**REQUIRED WORK:**
Find the word "teapot" in the records below. List each line containing it.

**PROVIDED DATA:**

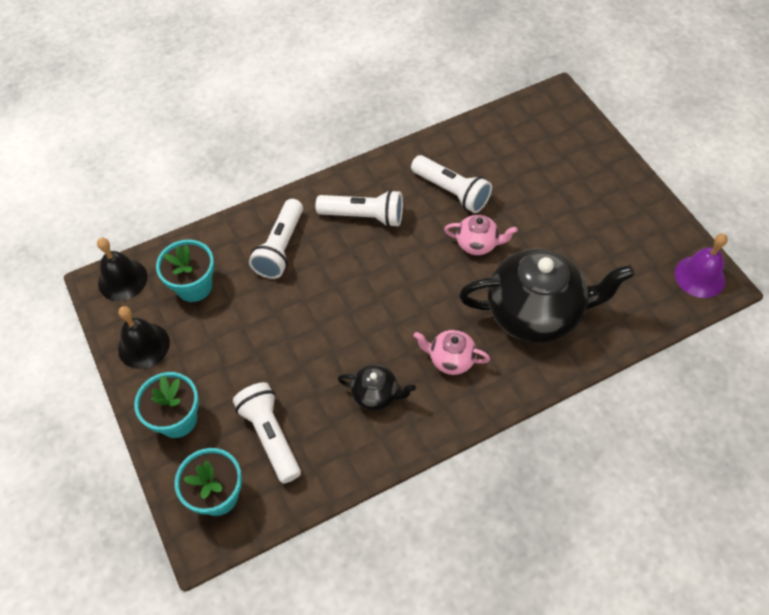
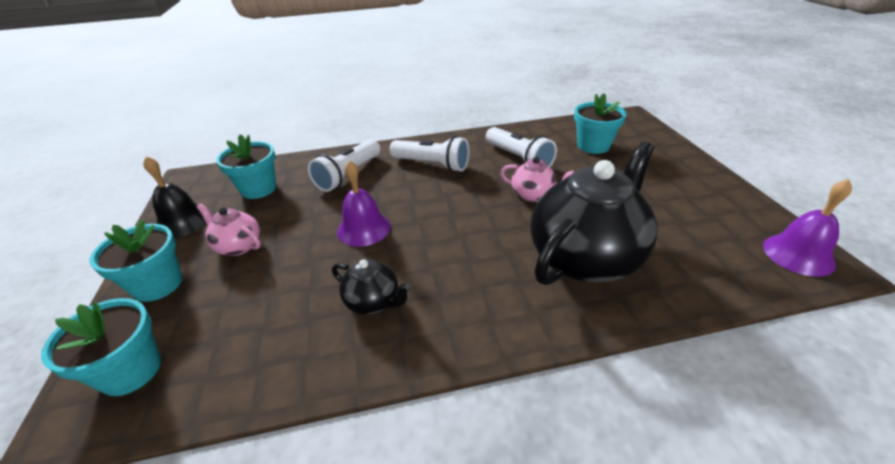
camera: 15 degrees right, 20 degrees down
(122, 279) = (206, 177): black bell -> none
(270, 436) = (235, 319): white flashlight -> none
(331, 318) = (364, 228): none -> purple bell
(450, 359) = (473, 283): pink teapot -> pink teapot (238, 246)
(524, 157) = (593, 146): none -> turquoise flower pot
(535, 313) = (585, 258): black teapot -> black teapot turned 60 degrees counterclockwise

**RESPONSE TO THE EXERCISE:**
(450, 359) = (473, 283): pink teapot -> pink teapot (238, 246)
(535, 313) = (585, 258): black teapot -> black teapot turned 60 degrees counterclockwise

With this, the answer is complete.